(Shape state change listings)

....

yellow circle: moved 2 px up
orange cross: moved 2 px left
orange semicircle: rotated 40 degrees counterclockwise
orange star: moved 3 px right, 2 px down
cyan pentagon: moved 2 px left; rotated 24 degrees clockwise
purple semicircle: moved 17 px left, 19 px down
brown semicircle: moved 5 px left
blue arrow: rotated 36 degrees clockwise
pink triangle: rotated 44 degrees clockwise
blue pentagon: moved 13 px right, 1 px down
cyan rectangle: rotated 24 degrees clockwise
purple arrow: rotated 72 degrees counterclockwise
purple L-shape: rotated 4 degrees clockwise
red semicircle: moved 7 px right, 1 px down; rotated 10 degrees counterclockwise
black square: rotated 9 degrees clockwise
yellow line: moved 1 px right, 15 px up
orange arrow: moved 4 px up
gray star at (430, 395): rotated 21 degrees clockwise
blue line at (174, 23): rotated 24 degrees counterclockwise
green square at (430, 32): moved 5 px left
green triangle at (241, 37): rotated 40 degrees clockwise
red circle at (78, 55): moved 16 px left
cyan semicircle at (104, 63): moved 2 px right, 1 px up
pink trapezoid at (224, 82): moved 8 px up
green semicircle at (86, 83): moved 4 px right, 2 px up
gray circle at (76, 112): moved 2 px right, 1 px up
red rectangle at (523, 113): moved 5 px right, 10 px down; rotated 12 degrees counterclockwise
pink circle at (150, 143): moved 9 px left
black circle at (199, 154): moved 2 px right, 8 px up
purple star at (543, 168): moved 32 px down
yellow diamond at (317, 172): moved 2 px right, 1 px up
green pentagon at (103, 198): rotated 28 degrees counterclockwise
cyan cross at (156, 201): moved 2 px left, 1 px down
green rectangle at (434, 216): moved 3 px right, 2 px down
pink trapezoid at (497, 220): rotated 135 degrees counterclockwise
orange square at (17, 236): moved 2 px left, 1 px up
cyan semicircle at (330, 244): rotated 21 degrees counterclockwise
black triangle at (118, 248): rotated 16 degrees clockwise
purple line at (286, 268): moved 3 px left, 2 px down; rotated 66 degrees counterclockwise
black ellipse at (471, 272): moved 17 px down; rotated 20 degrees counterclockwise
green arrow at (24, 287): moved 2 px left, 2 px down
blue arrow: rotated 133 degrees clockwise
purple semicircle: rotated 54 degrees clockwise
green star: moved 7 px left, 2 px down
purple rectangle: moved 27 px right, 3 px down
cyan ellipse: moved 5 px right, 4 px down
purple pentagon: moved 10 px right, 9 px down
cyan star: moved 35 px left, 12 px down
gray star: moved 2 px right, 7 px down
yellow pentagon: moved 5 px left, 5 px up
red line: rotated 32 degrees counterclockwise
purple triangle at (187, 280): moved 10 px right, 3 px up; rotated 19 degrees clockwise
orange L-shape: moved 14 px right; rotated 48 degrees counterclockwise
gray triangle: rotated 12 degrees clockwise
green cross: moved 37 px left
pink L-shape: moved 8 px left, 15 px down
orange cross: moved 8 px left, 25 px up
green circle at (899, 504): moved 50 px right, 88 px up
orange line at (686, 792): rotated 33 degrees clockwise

....

• **WORK ITEM**: Send back an exact copy of only the lines from the line with "orange semicircle: rotated" up to and including the line with "cyan rectangle: rotated 24 degrees clockwise" in the data above.

• **SOLUTION FOR THIS PROBLEM**:
orange semicircle: rotated 40 degrees counterclockwise
orange star: moved 3 px right, 2 px down
cyan pentagon: moved 2 px left; rotated 24 degrees clockwise
purple semicircle: moved 17 px left, 19 px down
brown semicircle: moved 5 px left
blue arrow: rotated 36 degrees clockwise
pink triangle: rotated 44 degrees clockwise
blue pentagon: moved 13 px right, 1 px down
cyan rectangle: rotated 24 degrees clockwise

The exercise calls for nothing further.